▶ [WHAT TO PRODUCE] Restate the full listing word for word; images stay out of it.

BEGIN DATA SECTION

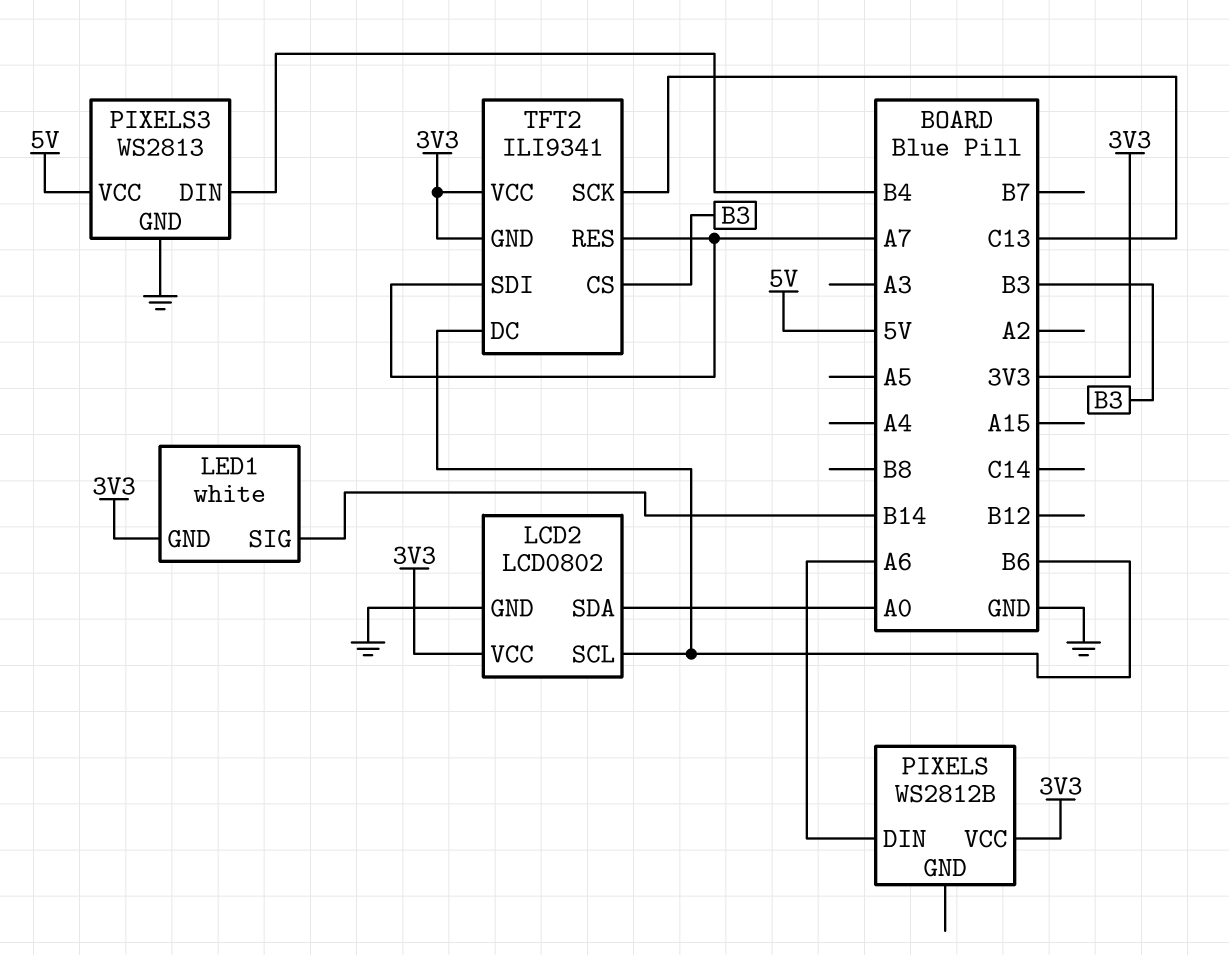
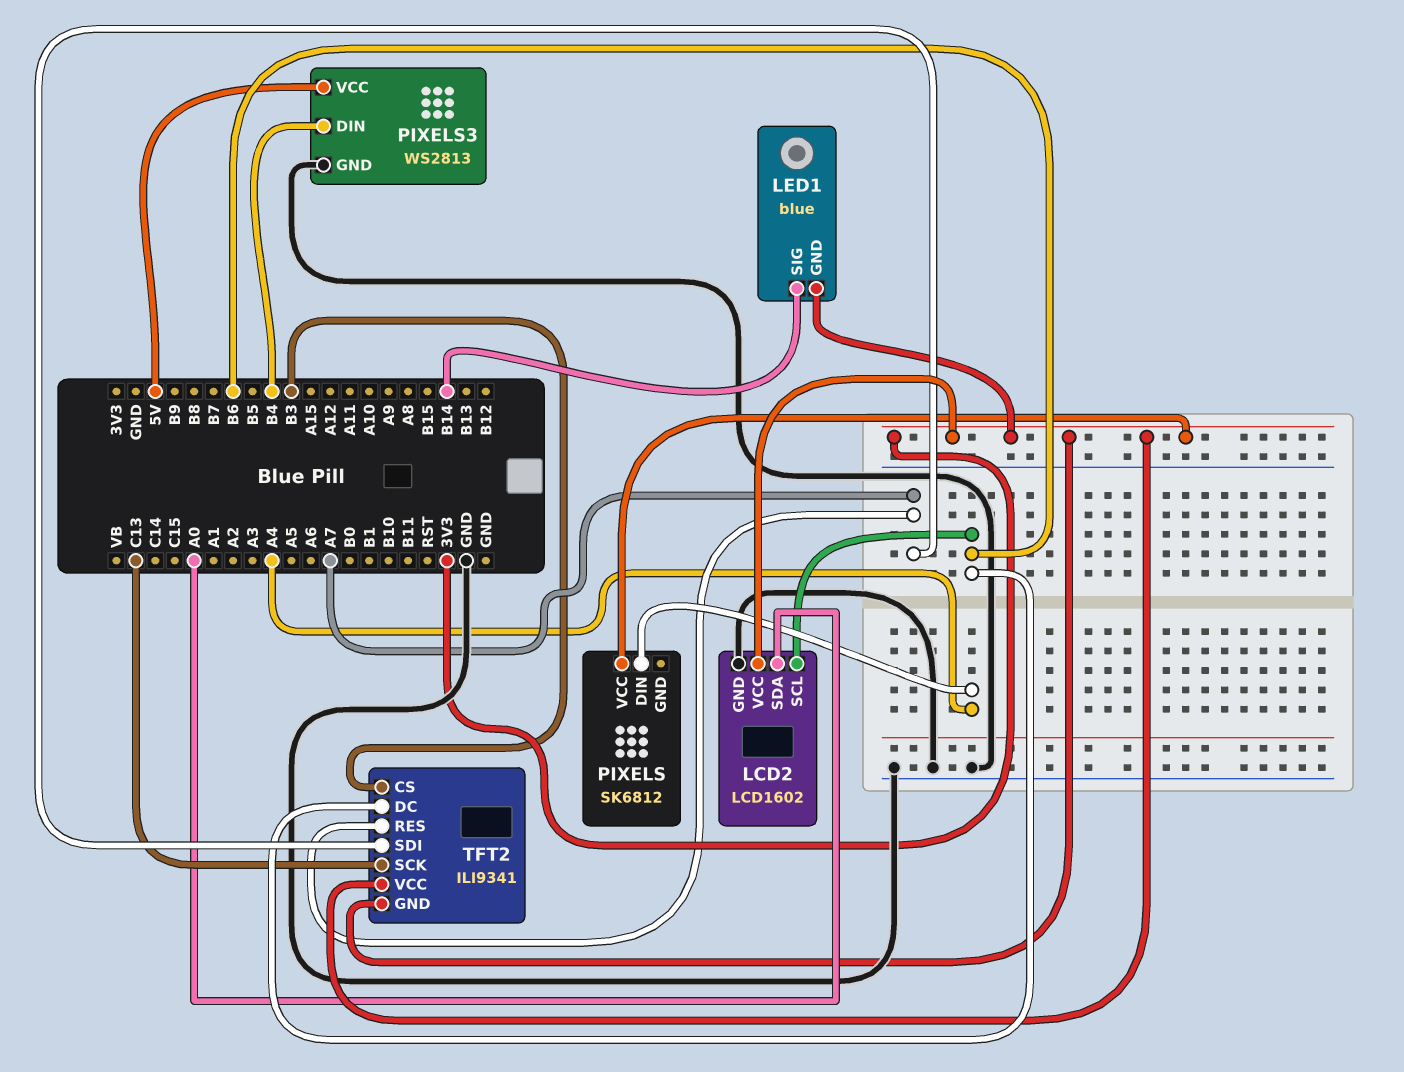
LCD2: LCD0802 -> LCD1602
LED1: white -> blue
PIXELS: WS2812B -> SK6812
PIXELS pin DIN: A6 -> A4

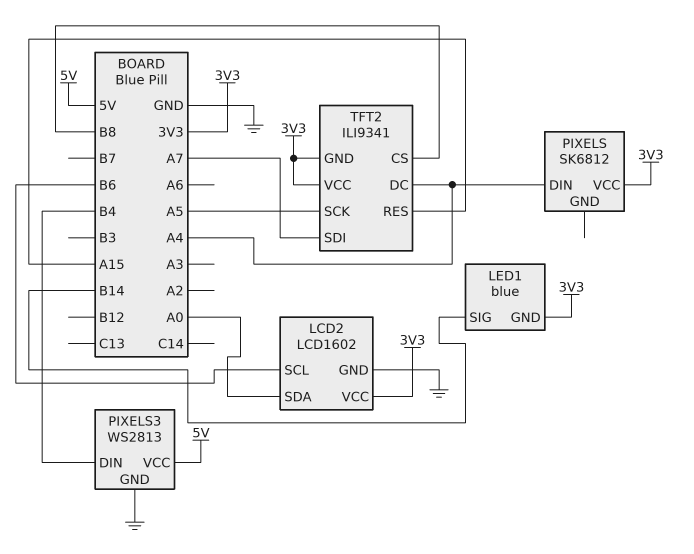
TFT2 pin CS: B3 -> B8
TFT2 pin DC: B6 -> A4
TFT2 pin RES: A7 -> A15
TFT2 pin SCK: C13 -> A5

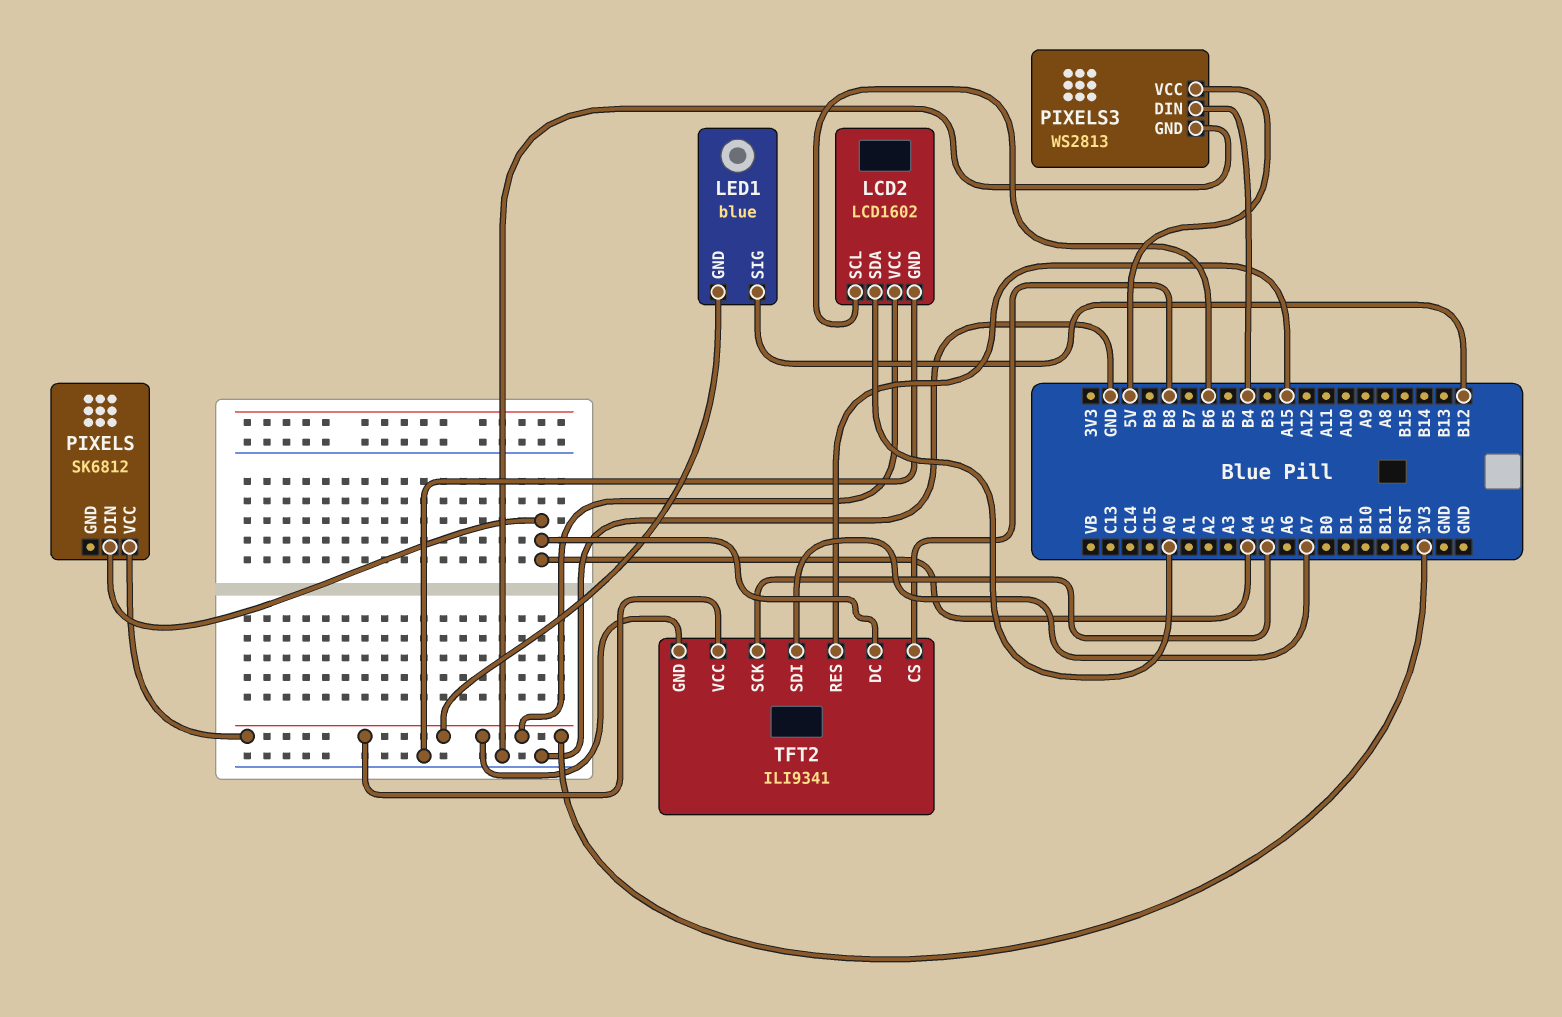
LED1 pin SIG: B14 -> B12

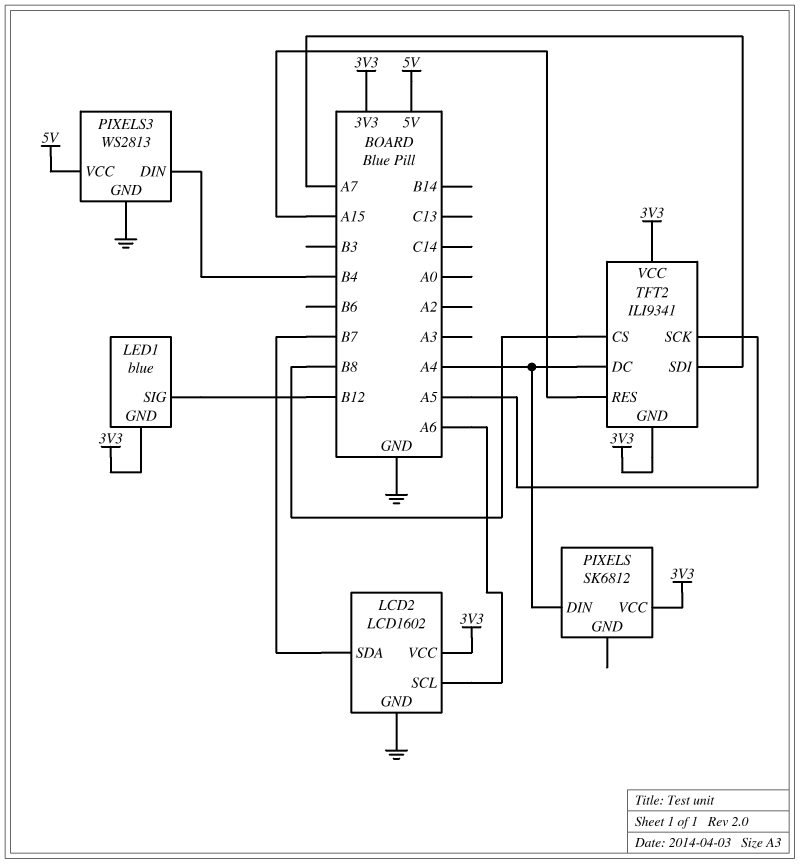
LCD2 pin SCL: B6 -> A6
LCD2 pin SDA: A0 -> B7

END DATA SECTION

▶ [SOLUTION TO THE EXERCISE]
LCD2: LCD0802 -> LCD1602
LED1: white -> blue
PIXELS: WS2812B -> SK6812
PIXELS pin DIN: A6 -> A4

TFT2 pin CS: B3 -> B8
TFT2 pin DC: B6 -> A4
TFT2 pin RES: A7 -> A15
TFT2 pin SCK: C13 -> A5

LED1 pin SIG: B14 -> B12

LCD2 pin SCL: B6 -> A6
LCD2 pin SDA: A0 -> B7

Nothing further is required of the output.